* [DATA FOR REVIEW]:
===

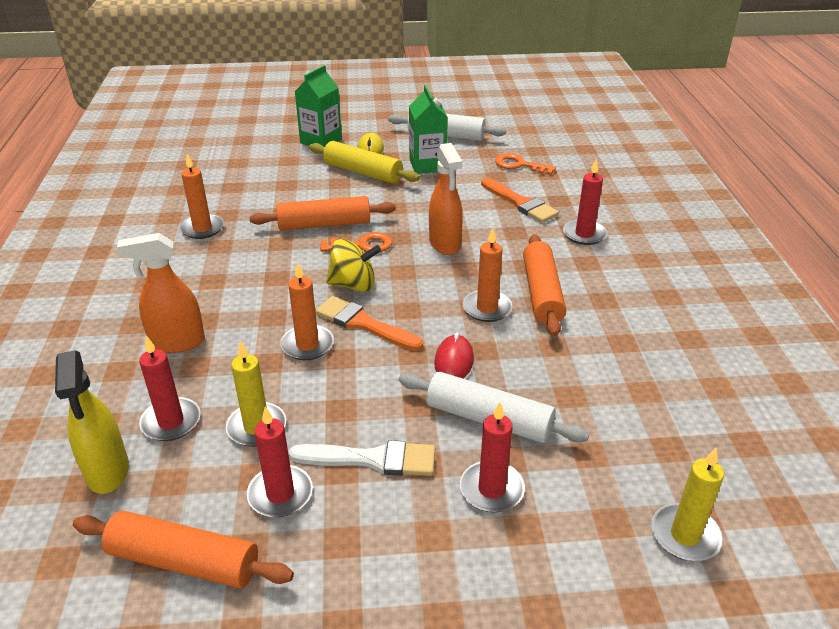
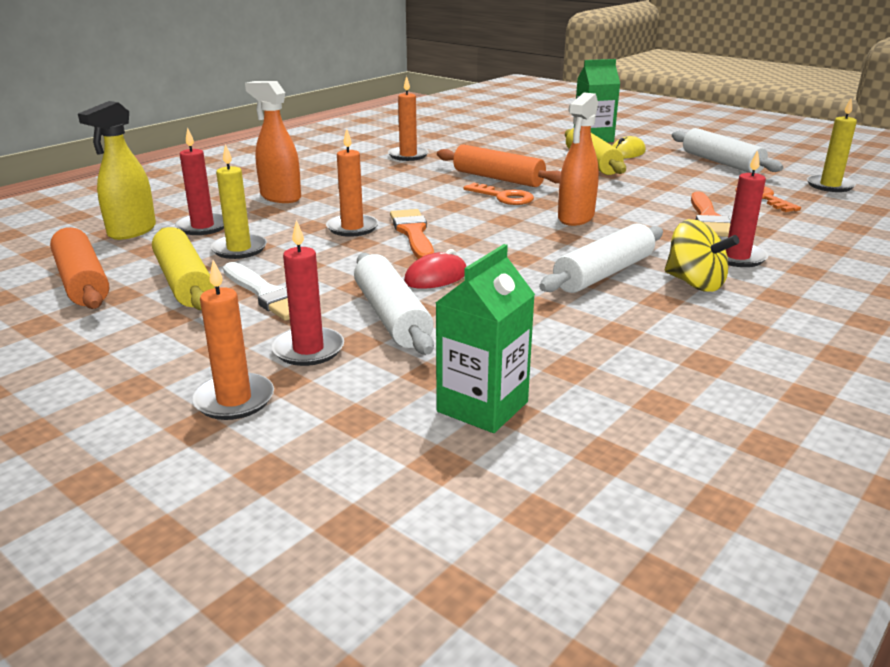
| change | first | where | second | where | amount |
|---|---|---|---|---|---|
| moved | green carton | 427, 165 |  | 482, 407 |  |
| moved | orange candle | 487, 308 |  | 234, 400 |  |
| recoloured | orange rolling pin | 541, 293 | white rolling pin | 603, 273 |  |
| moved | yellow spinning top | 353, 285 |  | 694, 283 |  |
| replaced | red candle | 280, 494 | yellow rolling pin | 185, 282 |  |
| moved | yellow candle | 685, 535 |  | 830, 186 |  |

===

Output exactly the span of lines from the top of the listing through the line holding "recoloured | orange", and leave every picture out.

* [REPLY]:
| change | first | where | second | where | amount |
|---|---|---|---|---|---|
| moved | green carton | 427, 165 |  | 482, 407 |  |
| moved | orange candle | 487, 308 |  | 234, 400 |  |
| recoloured | orange rolling pin | 541, 293 | white rolling pin | 603, 273 |  |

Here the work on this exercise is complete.